§ DIRECTIONS:
Below are several entries. Transcribe exactly those lines that fall from the one with "SW201: button (GND, SIG6) -> none" through the one with "U202 pin MCLR: SIG1 -> SIG6", end lines included.

══ DATA FOR THIS TASK ══

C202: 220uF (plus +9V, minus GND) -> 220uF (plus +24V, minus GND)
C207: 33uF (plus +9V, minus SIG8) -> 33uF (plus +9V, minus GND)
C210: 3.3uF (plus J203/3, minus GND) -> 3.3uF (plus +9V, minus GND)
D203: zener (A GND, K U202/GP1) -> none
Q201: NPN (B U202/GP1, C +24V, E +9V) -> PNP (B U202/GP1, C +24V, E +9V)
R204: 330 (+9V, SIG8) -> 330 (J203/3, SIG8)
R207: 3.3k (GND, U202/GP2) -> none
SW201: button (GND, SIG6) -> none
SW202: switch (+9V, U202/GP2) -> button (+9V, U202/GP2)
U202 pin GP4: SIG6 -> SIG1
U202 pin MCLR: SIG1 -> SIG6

═══
══ DATA FOR THIS TASK ══

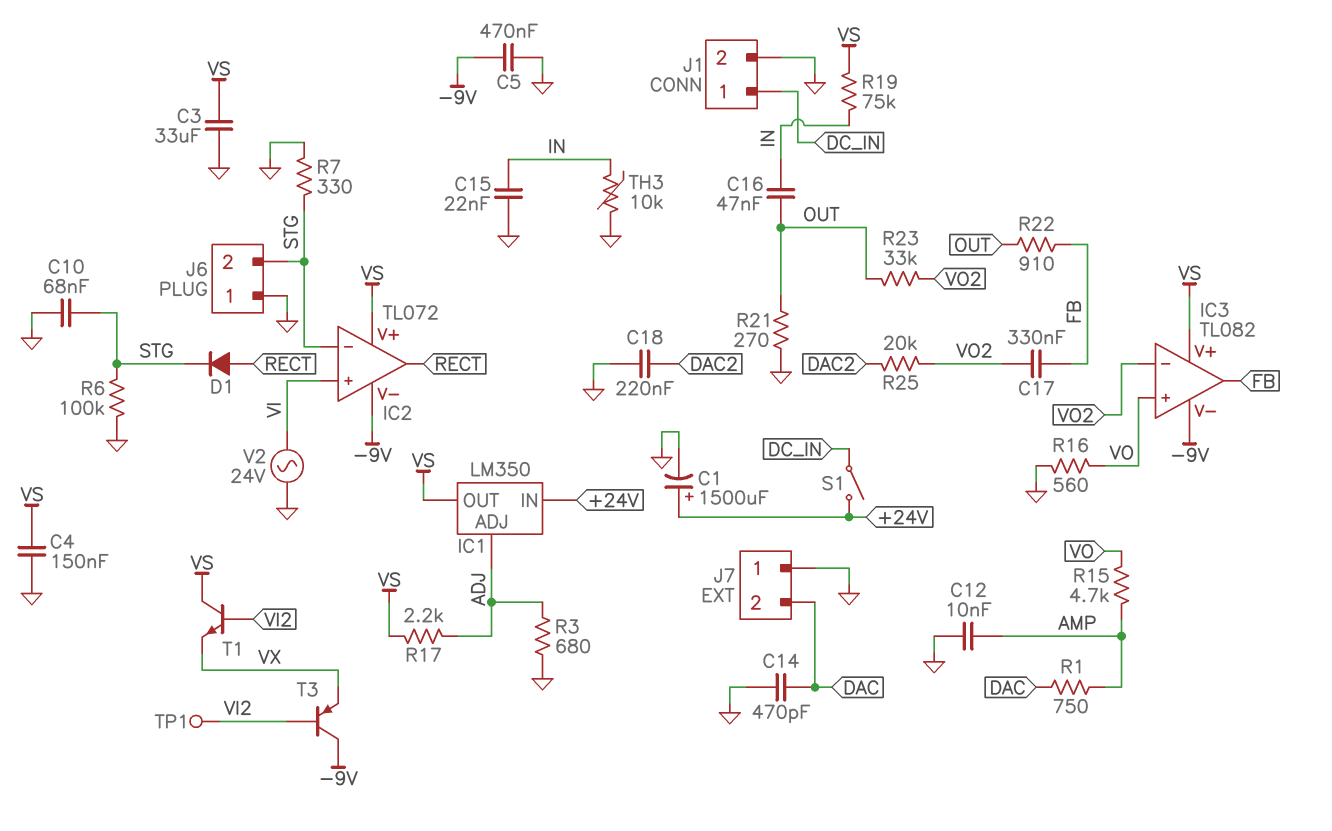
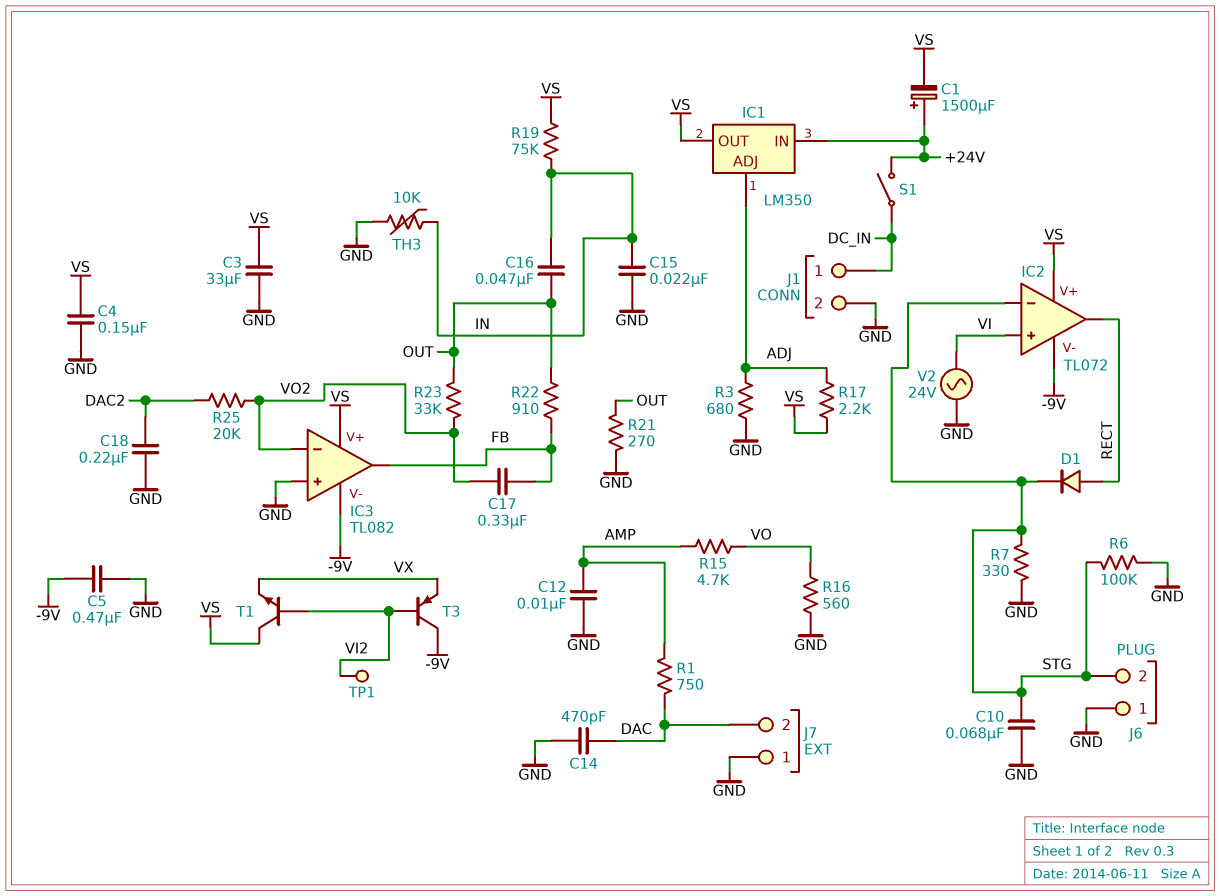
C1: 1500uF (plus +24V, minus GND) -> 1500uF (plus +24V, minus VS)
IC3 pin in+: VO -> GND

═══
══ DATA FOR THIS TASK ══

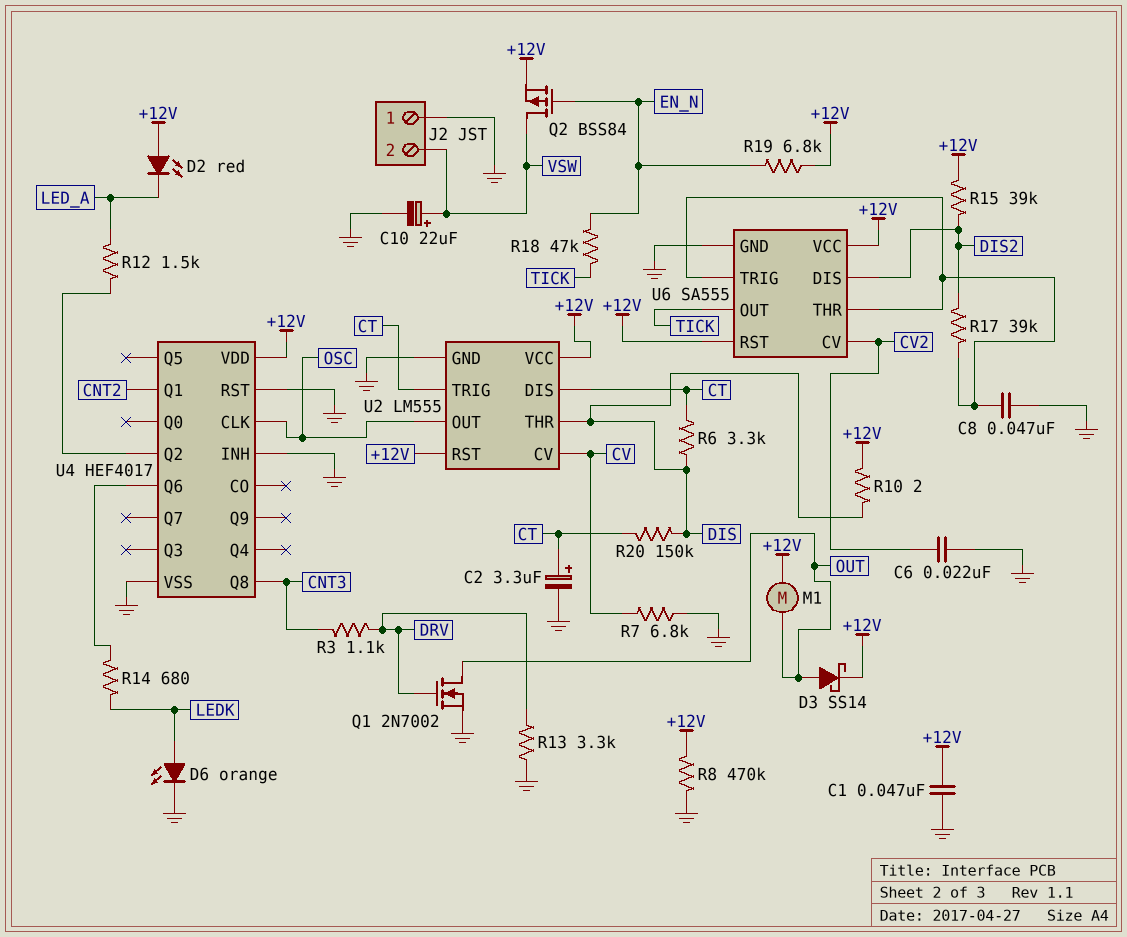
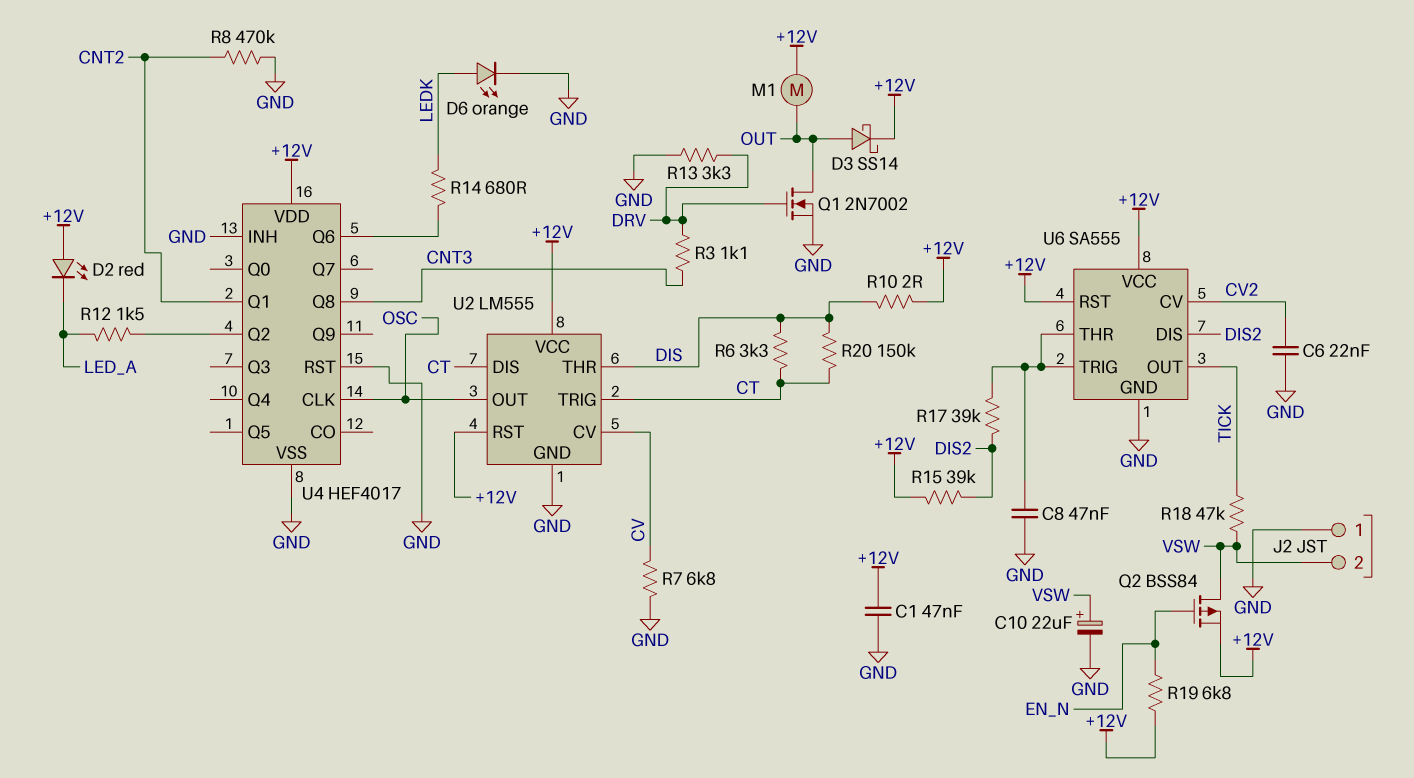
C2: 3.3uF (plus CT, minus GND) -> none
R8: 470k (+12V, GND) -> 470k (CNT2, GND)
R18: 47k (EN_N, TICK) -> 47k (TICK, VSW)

═══

§ EXERCISE OUTPUT:
SW201: button (GND, SIG6) -> none
SW202: switch (+9V, U202/GP2) -> button (+9V, U202/GP2)
U202 pin GP4: SIG6 -> SIG1
U202 pin MCLR: SIG1 -> SIG6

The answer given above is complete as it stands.